Task goal >> Your answer must be the data repeated exactly, with no pictures in it.

(The records Opens)

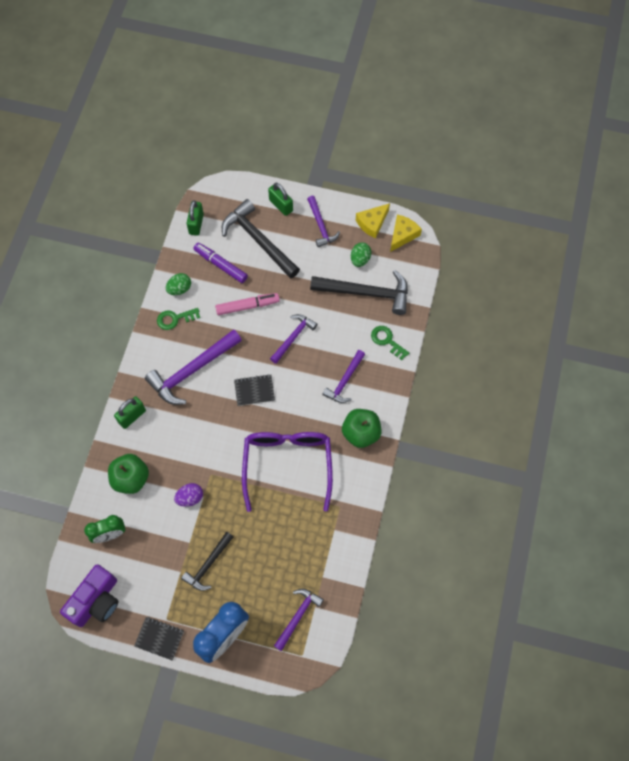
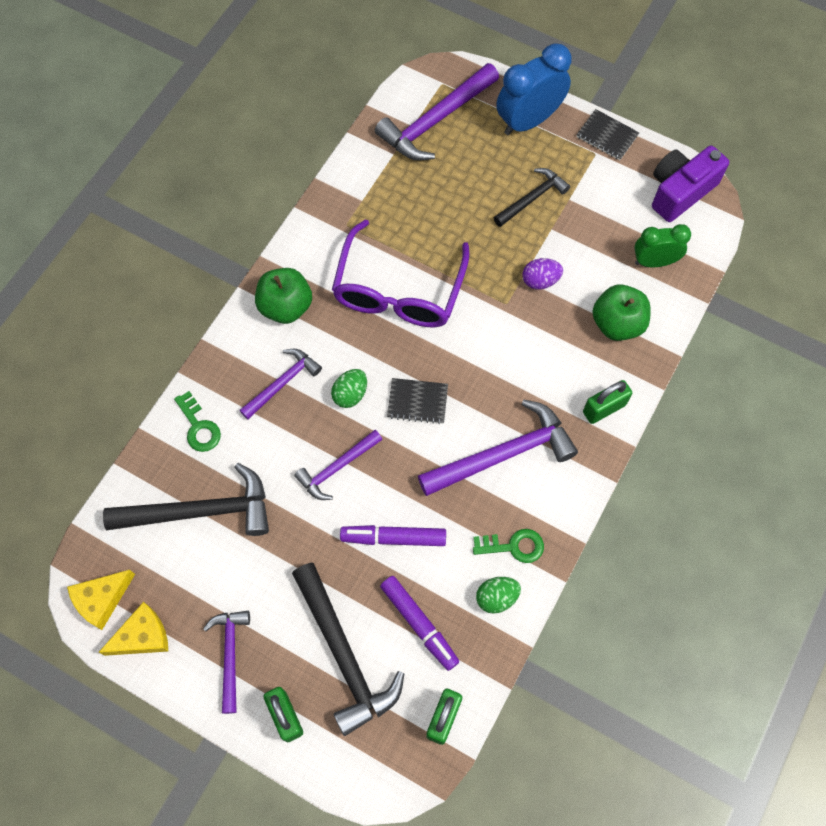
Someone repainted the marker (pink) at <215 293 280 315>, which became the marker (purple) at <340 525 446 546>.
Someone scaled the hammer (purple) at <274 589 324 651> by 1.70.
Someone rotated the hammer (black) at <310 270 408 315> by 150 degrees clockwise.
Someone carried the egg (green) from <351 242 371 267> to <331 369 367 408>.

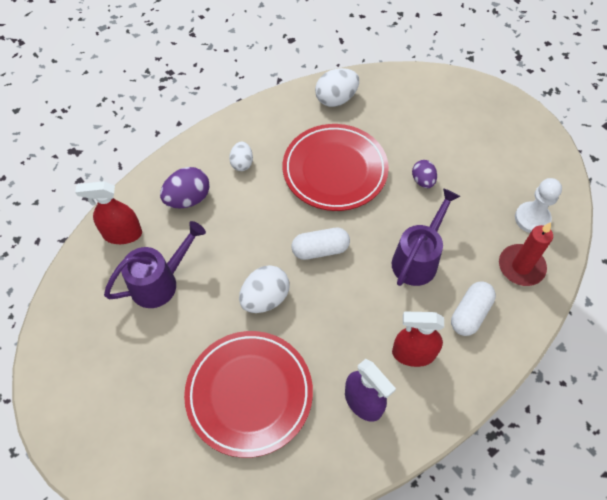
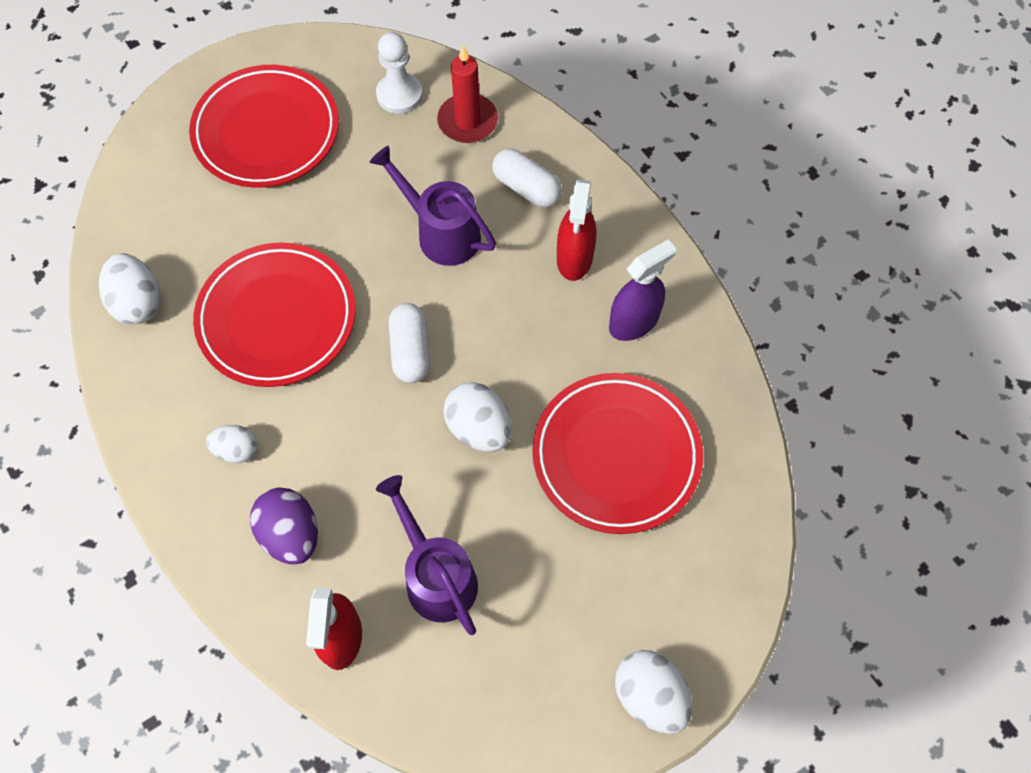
Someone took away the egg (purple) at <412 160 437 188>.
Someone put down the plate (red) at <189 65 339 188>.
Someone put down the egg (white) at <615 650 692 734>.

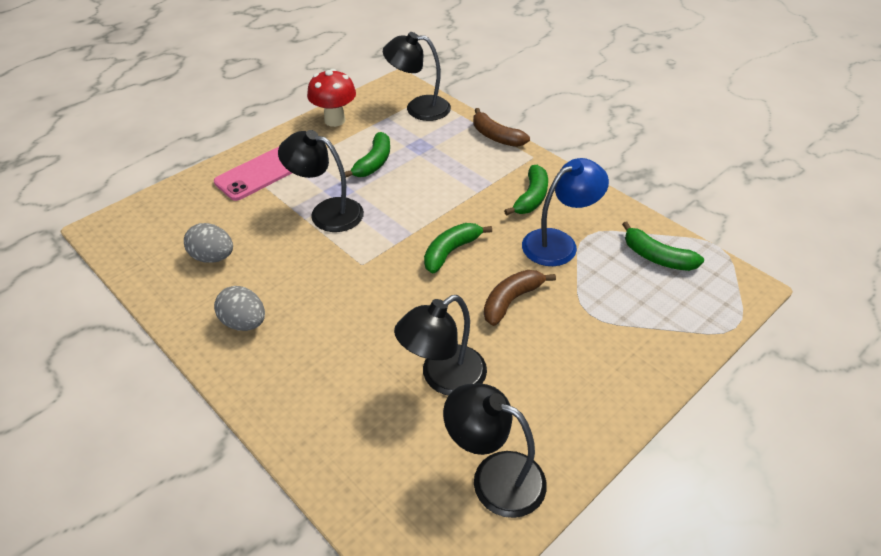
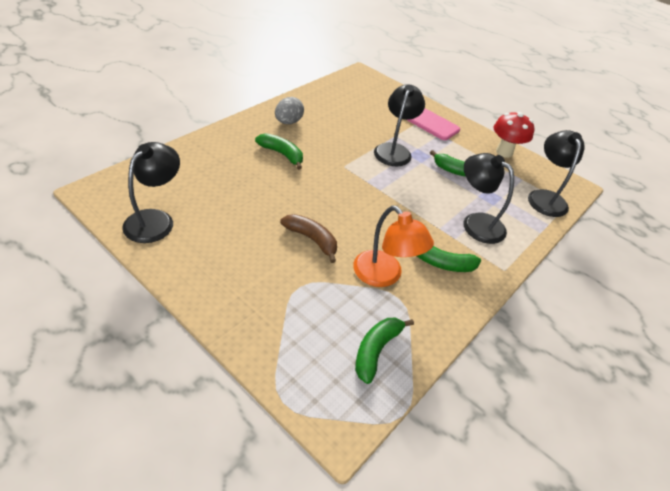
Someone took away the egg (grey) at <184 223 233 263>.
Someone carried the lamp (black) from <394 295 487 396> to <464 153 514 244>.
Someone carried the banana (green) from <424 223 492 274> to <255 133 303 170>.
Someone took away the banana (brown) at <473 108 530 147>.
Someone repainted the lamp (blue) at <522 158 609 266>, which became the lamp (orange) at <353 206 434 287>.

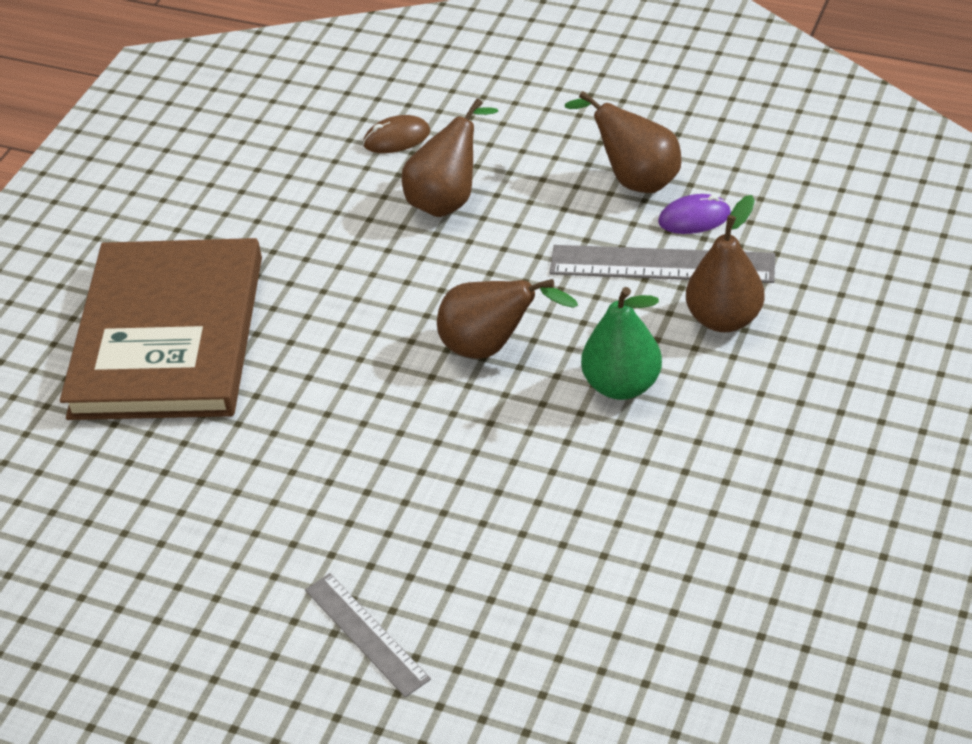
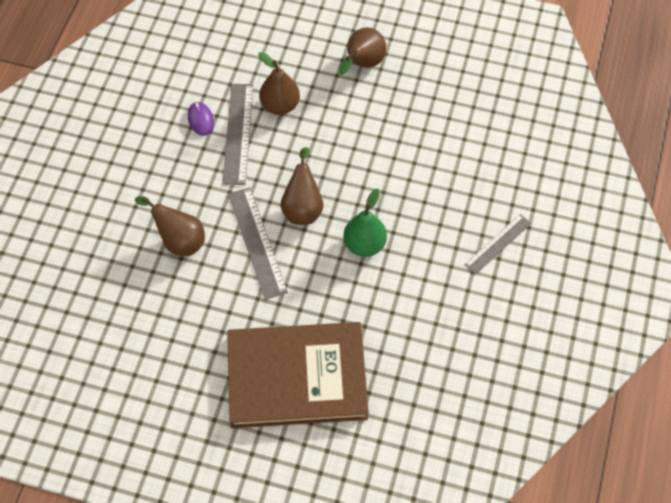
Someone took away the mouse (brown) at <363 115 430 153>.
Someone carried the pear (brown) from <565 91 681 193> to <339 27 386 75>.
Someone carried the pear (green) from <581 287 662 400> to <343 189 387 257>.
Someone put down the ruler (grey) at <228 187 288 300>.

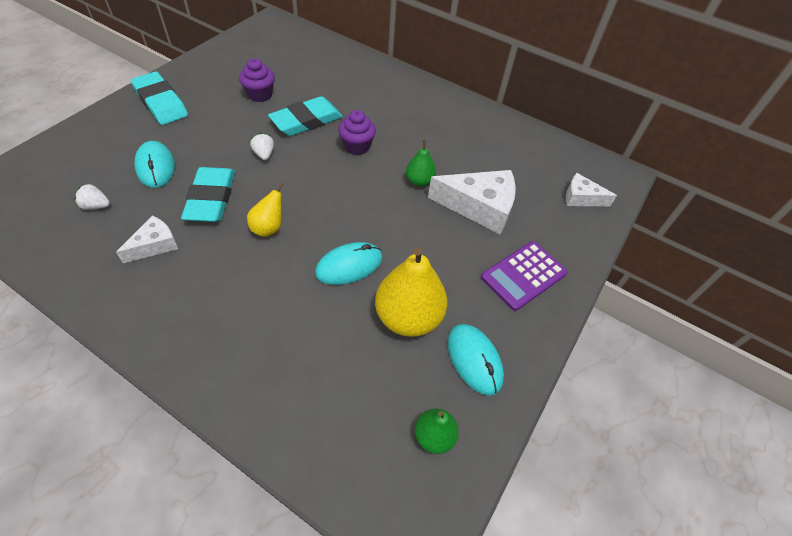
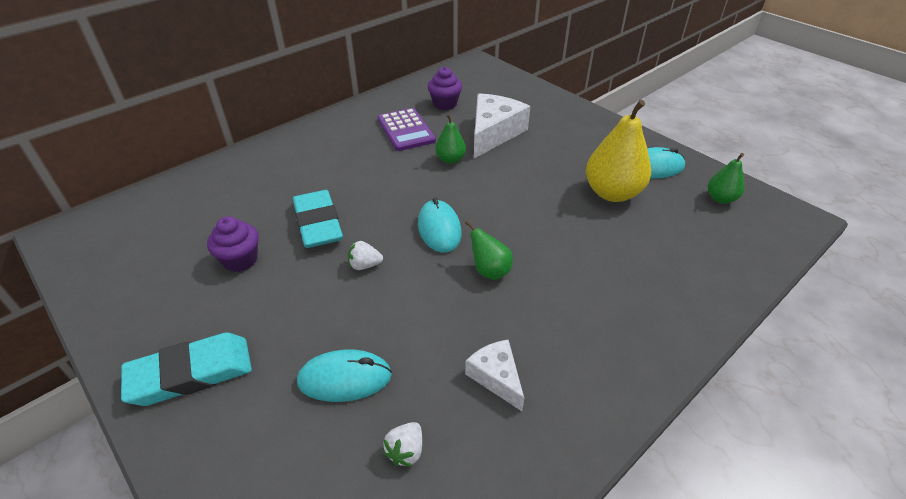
Someone took away the eraser (turquoise) at <181 167 235 222>.
Someone repainted the pear (yellow) at <247 182 284 237>, which became the pear (green) at <465 220 513 280>.
Someone carried the mouse (turquoise) from <315 242 383 285> to <418 197 462 253>.
Someone carried the cupcake (purple) from <338 110 376 155> to <428 67 462 110>.
Someone carried the calculator (purple) from <481 241 567 311> to <378 108 436 151>.
Someone took away the cheese (white) at <566 173 617 206>.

(The records Closes)

Answer to this exercise >>
Someone repainted the marker (pink) at <215 293 280 315>, which became the marker (purple) at <340 525 446 546>.
Someone scaled the hammer (purple) at <274 589 324 651> by 1.70.
Someone rotated the hammer (black) at <310 270 408 315> by 150 degrees clockwise.
Someone carried the egg (green) from <351 242 371 267> to <331 369 367 408>.

Someone took away the egg (purple) at <412 160 437 188>.
Someone put down the plate (red) at <189 65 339 188>.
Someone put down the egg (white) at <615 650 692 734>.

Someone took away the egg (grey) at <184 223 233 263>.
Someone carried the lamp (black) from <394 295 487 396> to <464 153 514 244>.
Someone carried the banana (green) from <424 223 492 274> to <255 133 303 170>.
Someone took away the banana (brown) at <473 108 530 147>.
Someone repainted the lamp (blue) at <522 158 609 266>, which became the lamp (orange) at <353 206 434 287>.

Someone took away the mouse (brown) at <363 115 430 153>.
Someone carried the pear (brown) from <565 91 681 193> to <339 27 386 75>.
Someone carried the pear (green) from <581 287 662 400> to <343 189 387 257>.
Someone put down the ruler (grey) at <228 187 288 300>.

Someone took away the eraser (turquoise) at <181 167 235 222>.
Someone repainted the pear (yellow) at <247 182 284 237>, which became the pear (green) at <465 220 513 280>.
Someone carried the mouse (turquoise) from <315 242 383 285> to <418 197 462 253>.
Someone carried the cupcake (purple) from <338 110 376 155> to <428 67 462 110>.
Someone carried the calculator (purple) from <481 241 567 311> to <378 108 436 151>.
Someone took away the cheese (white) at <566 173 617 206>.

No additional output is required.